◆ WORK INSTRUCTION
Copy out the lines of the material that include the string "none".

· · · · · · ·

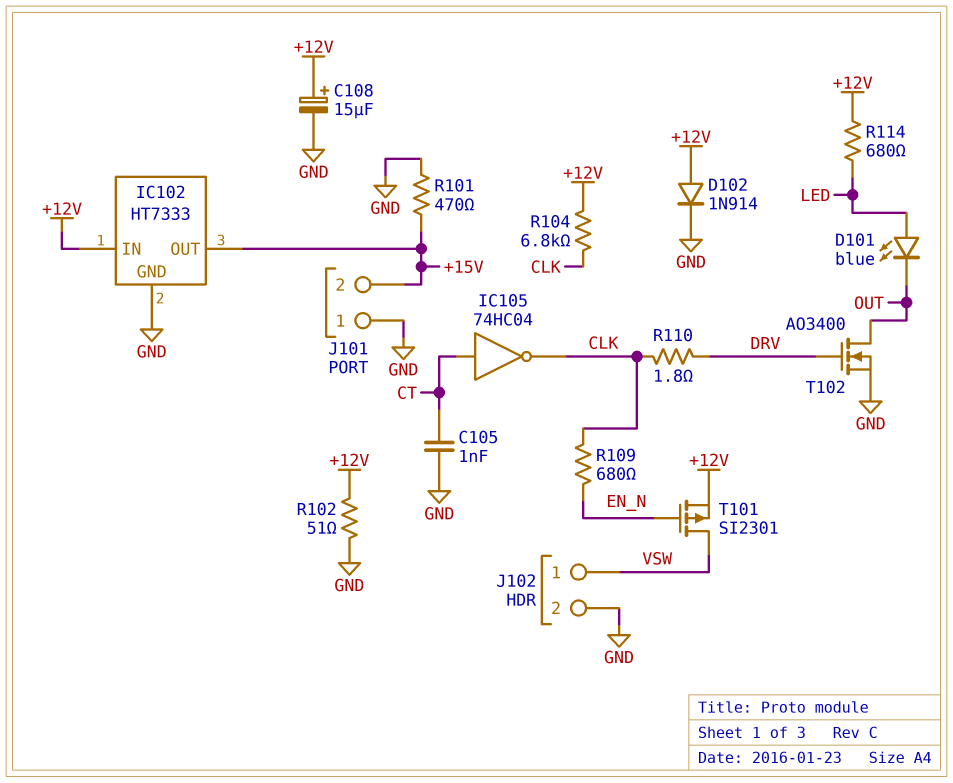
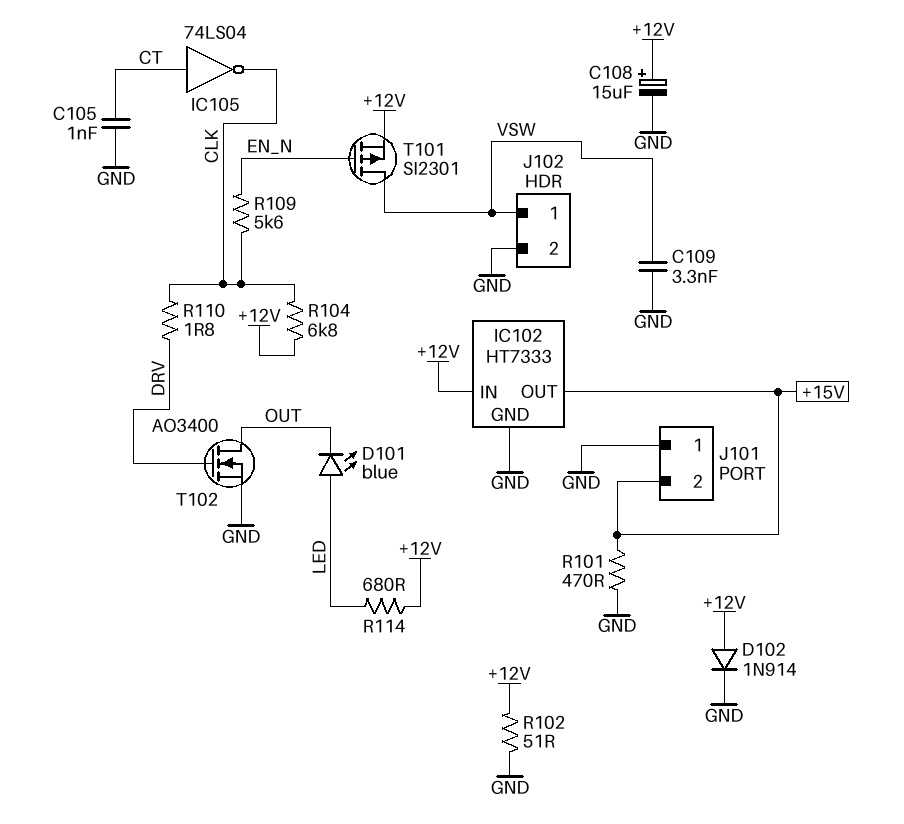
C109: none -> 3.3nF (GND, VSW)
IC105: NOT 74HC04 (in CT, out CLK) -> NOT 74LS04 (in CT, out CLK)
R109: 680 (CLK, EN_N) -> 5.6k (CLK, EN_N)

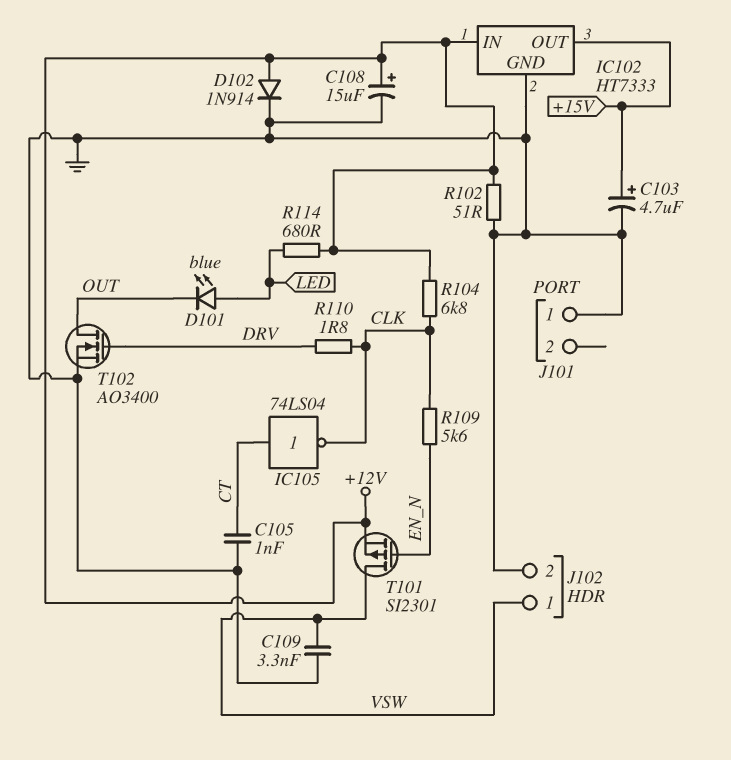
C103: none -> 4.7uF (plus +15V, minus GND)
J101 pin 2: +15V -> none
R101: 470 (+15V, GND) -> none

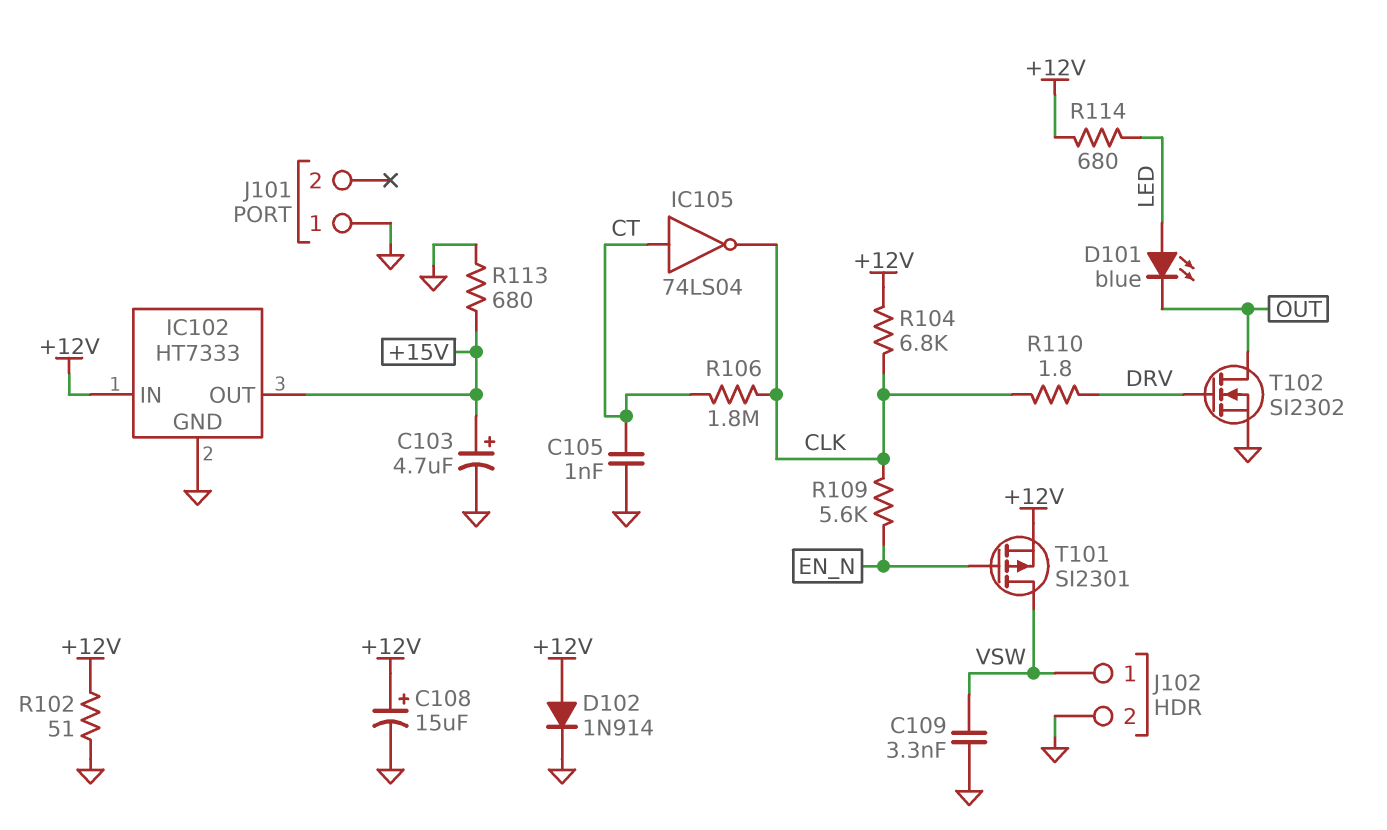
R106: none -> 1.8M (CLK, CT)
R113: none -> 680 (+15V, GND)
T102: NMOS AO3400 (G DRV, D OUT, S GND) -> NMOS SI2302 (G DRV, D OUT, S GND)

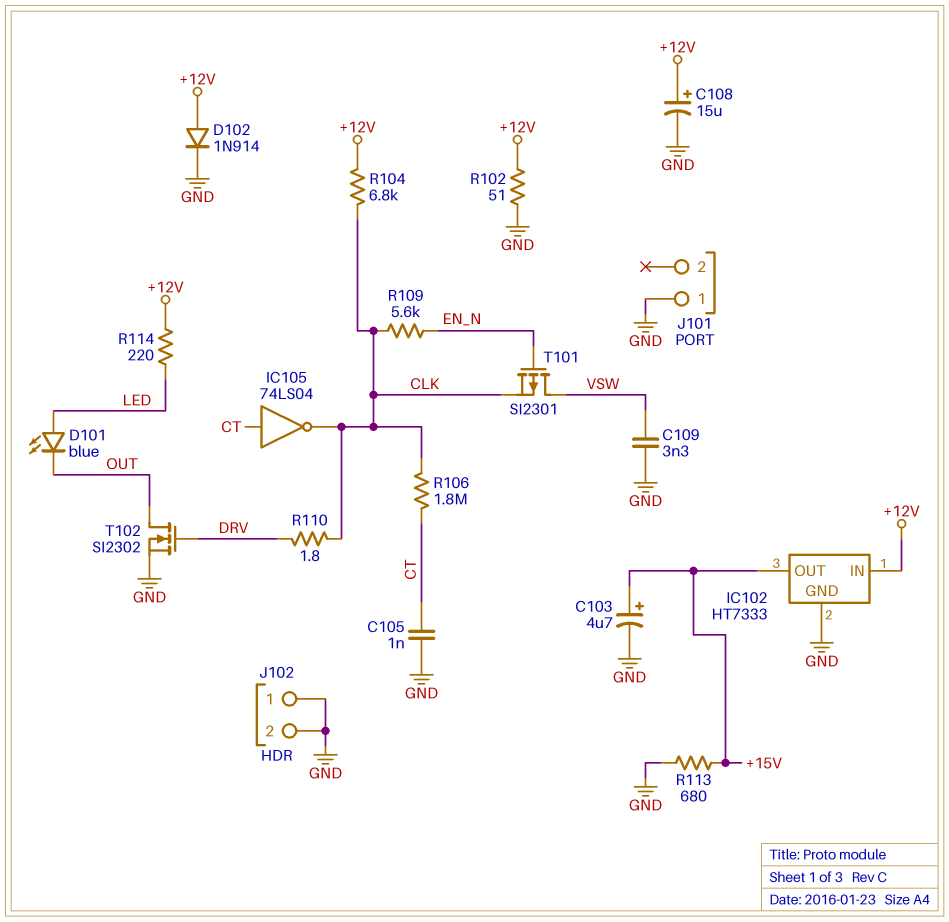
J102 pin 1: VSW -> GND
R114: 680 (+12V, LED) -> 220 (+12V, LED)
T101: PMOS SI2301 (G EN_N, D VSW, S +12V) -> PMOS SI2301 (G EN_N, D VSW, S CLK)

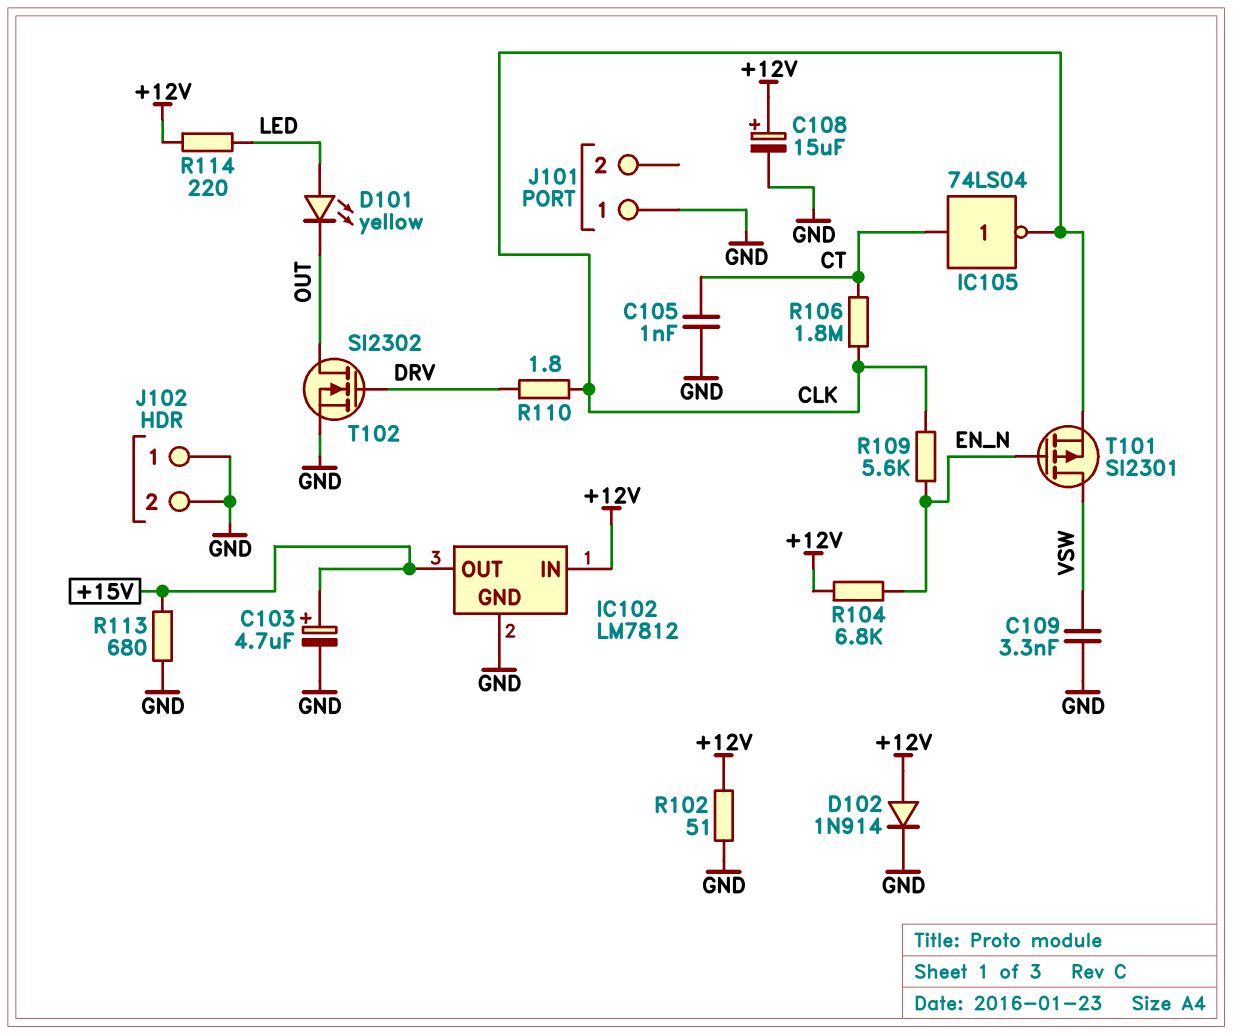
D101: LED blue (A LED, K OUT) -> LED yellow (A LED, K OUT)
IC102: HT7333 -> LM7812
R104: 6.8k (+12V, CLK) -> 6.8k (+12V, EN_N)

· · · · · · ·

◆ TASK RESPONSE
C109: none -> 3.3nF (GND, VSW)
C103: none -> 4.7uF (plus +15V, minus GND)
J101 pin 2: +15V -> none
R101: 470 (+15V, GND) -> none
R106: none -> 1.8M (CLK, CT)
R113: none -> 680 (+15V, GND)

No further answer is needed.